§ SUPPLIED DATA
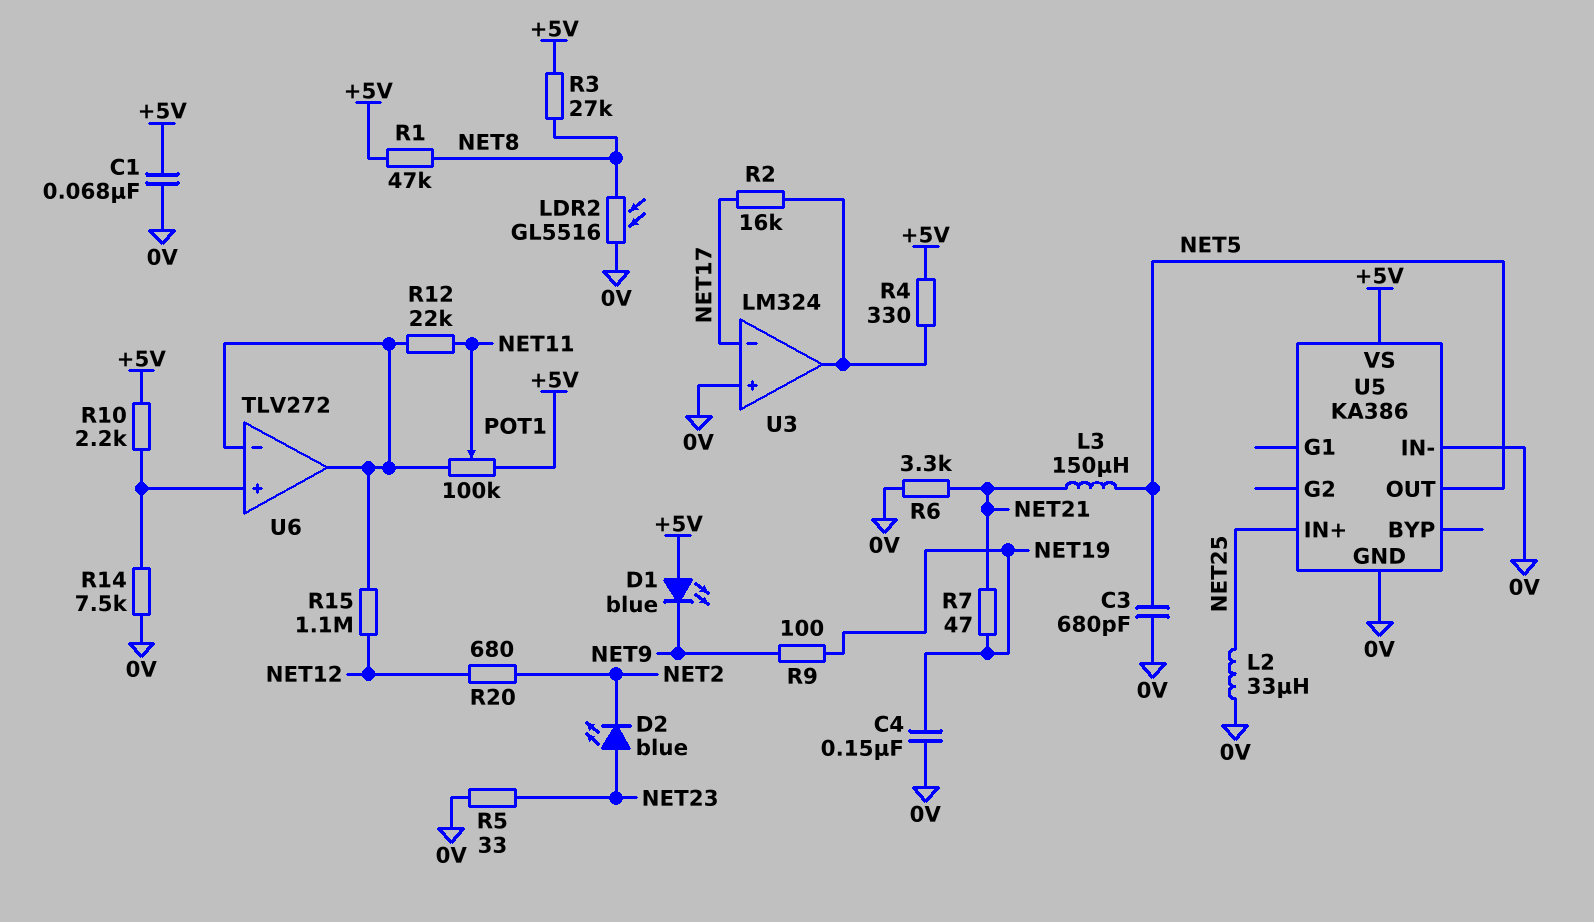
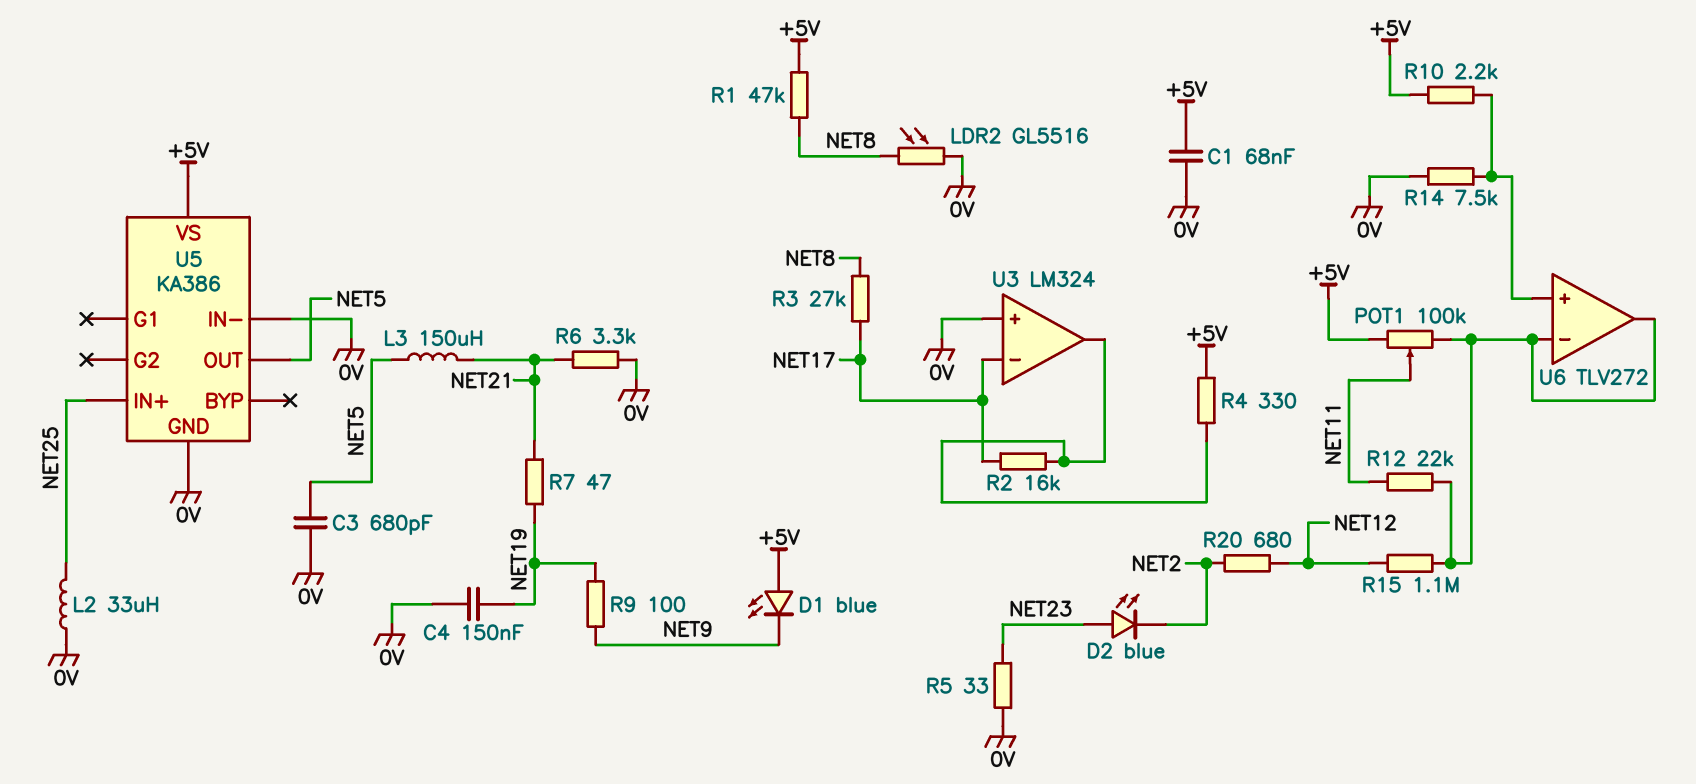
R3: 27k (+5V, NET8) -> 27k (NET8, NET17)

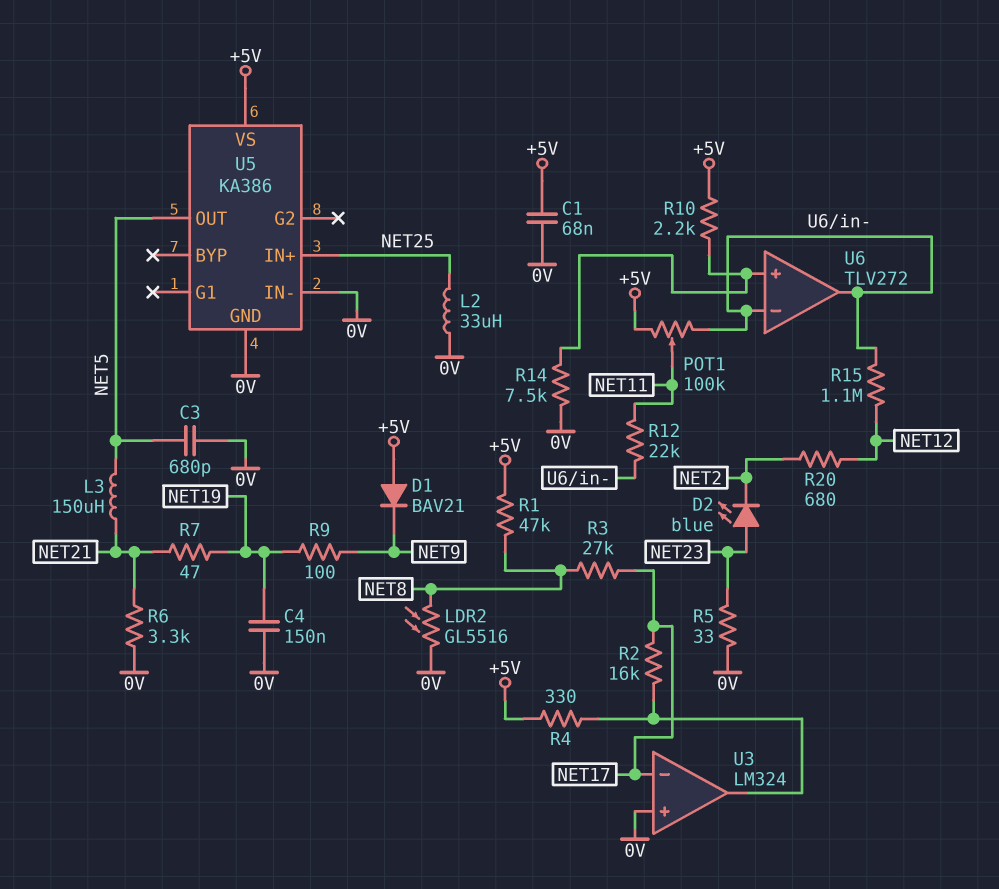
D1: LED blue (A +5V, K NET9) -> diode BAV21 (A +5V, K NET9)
...
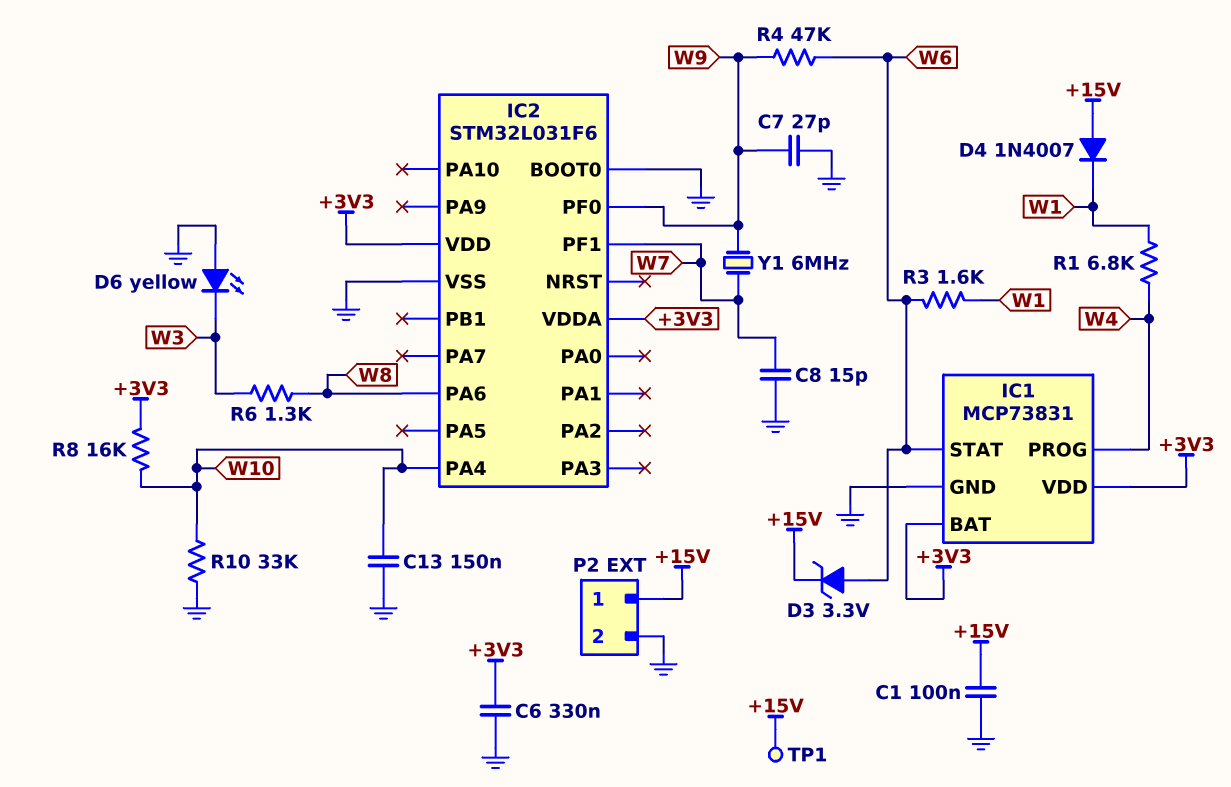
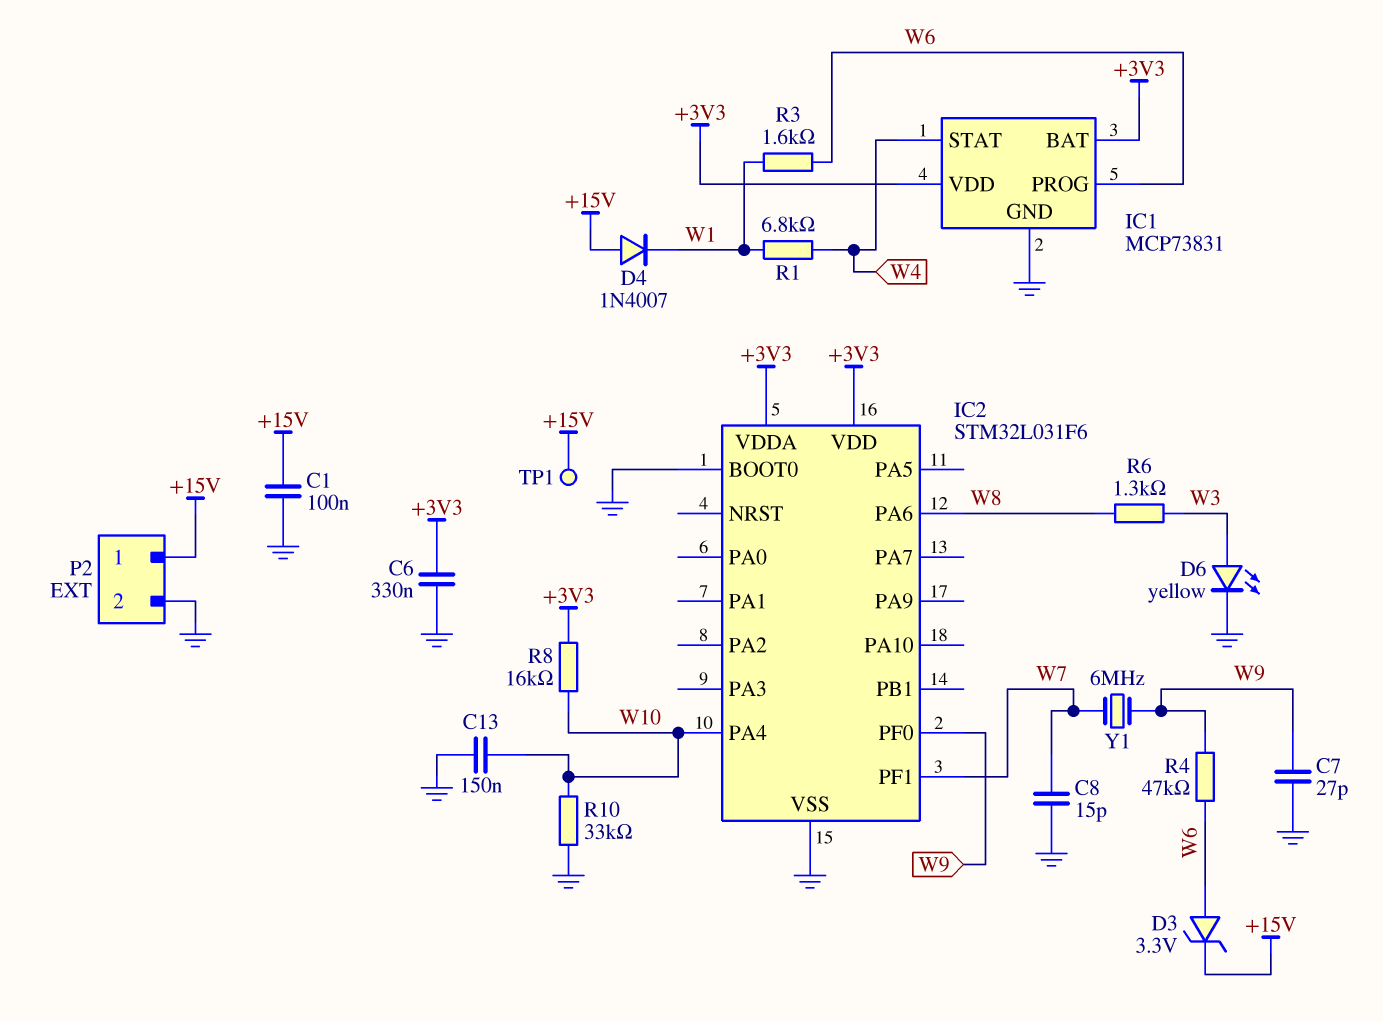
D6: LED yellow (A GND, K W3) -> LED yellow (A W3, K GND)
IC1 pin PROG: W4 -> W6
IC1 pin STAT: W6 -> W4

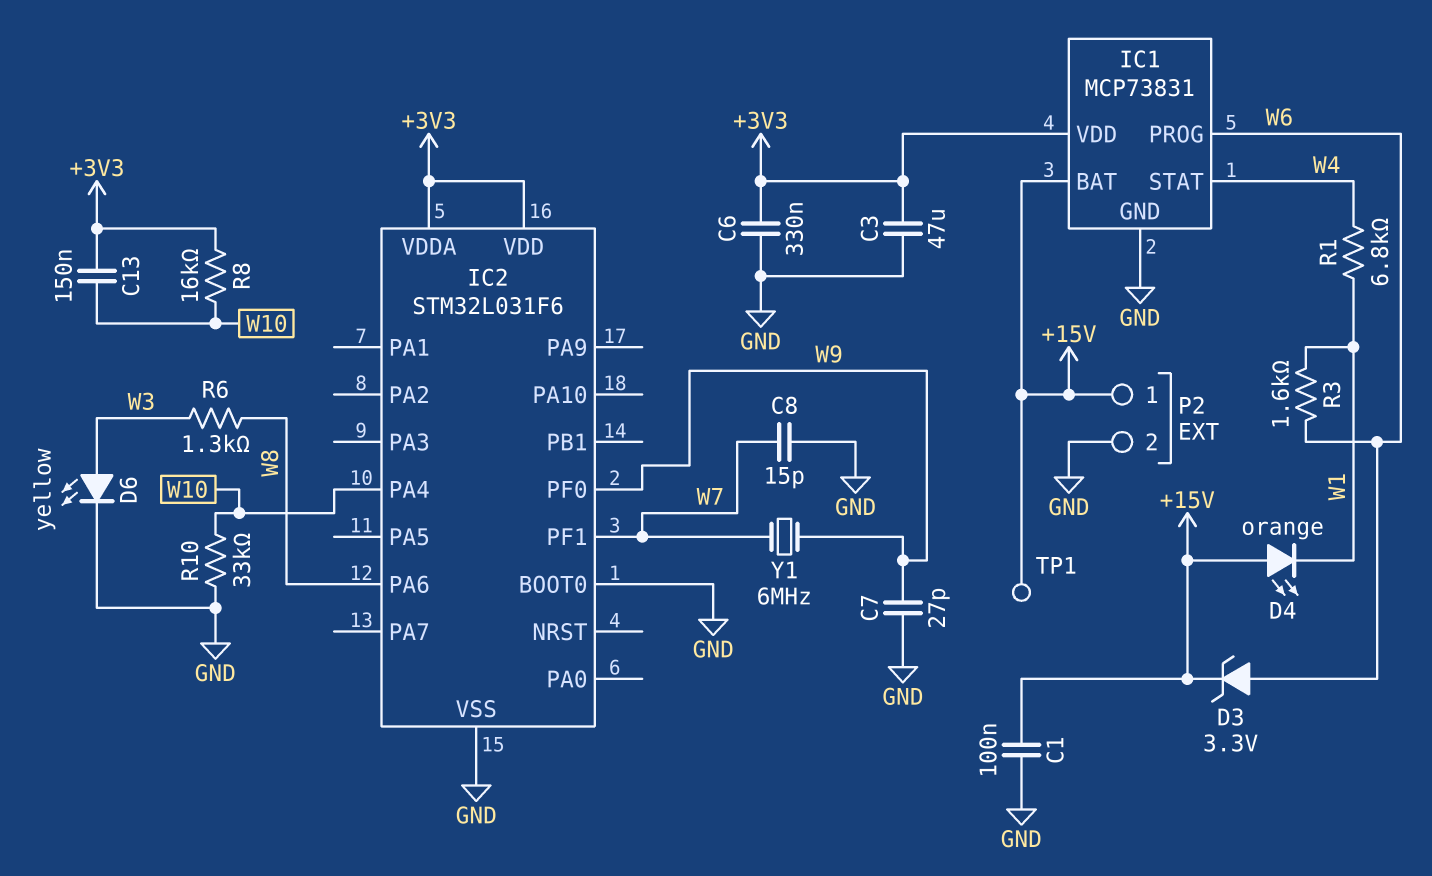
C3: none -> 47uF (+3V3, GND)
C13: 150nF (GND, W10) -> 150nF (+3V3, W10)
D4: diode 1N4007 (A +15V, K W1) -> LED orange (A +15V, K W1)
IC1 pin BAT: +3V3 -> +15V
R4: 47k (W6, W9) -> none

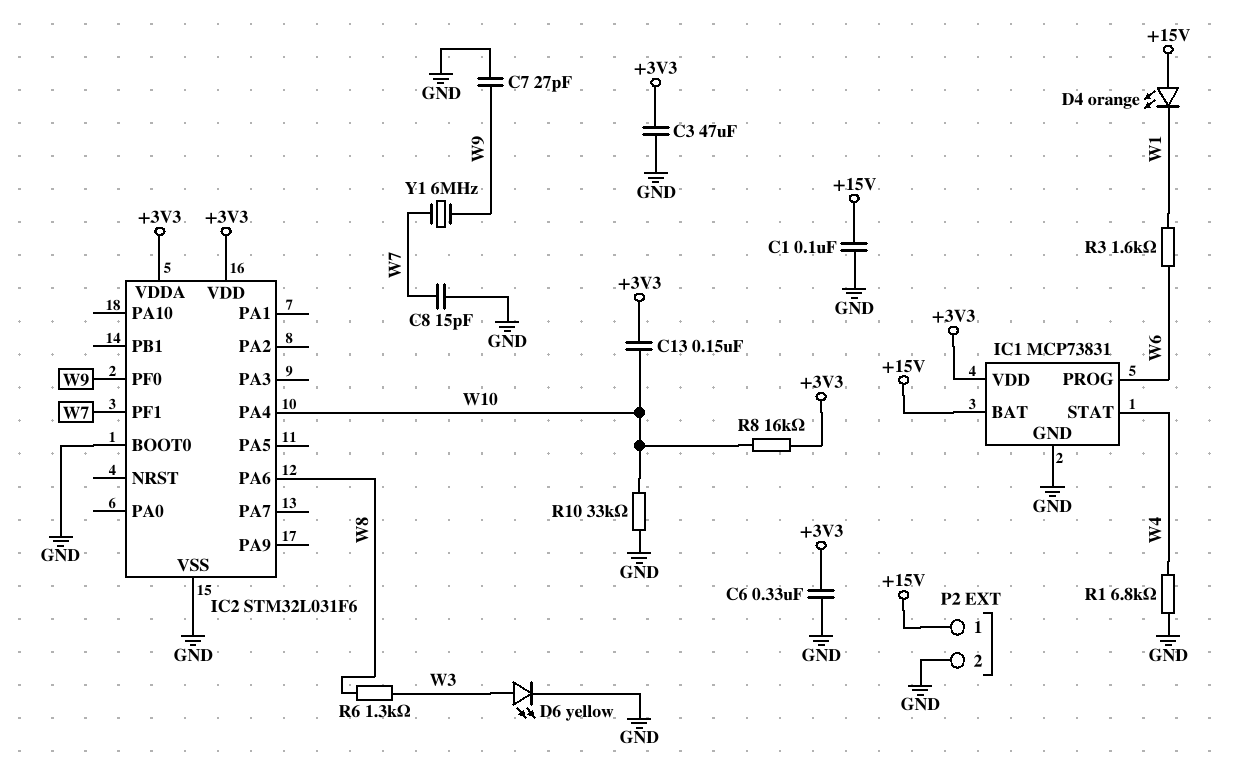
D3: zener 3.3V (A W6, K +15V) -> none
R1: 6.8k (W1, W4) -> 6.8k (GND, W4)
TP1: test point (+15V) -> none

§ EXERCISE DETAILS
Would you please reproduce the entries above, starting at the line with "C3: none -> 47uF (+3V3, GND)" and stopping after the line with "TP1: test point (+15V) -> none"? Omit any pictures.

§ ANSWER FOR THIS EXERCISE
C3: none -> 47uF (+3V3, GND)
C13: 150nF (GND, W10) -> 150nF (+3V3, W10)
D4: diode 1N4007 (A +15V, K W1) -> LED orange (A +15V, K W1)
IC1 pin BAT: +3V3 -> +15V
R4: 47k (W6, W9) -> none

D3: zener 3.3V (A W6, K +15V) -> none
R1: 6.8k (W1, W4) -> 6.8k (GND, W4)
TP1: test point (+15V) -> none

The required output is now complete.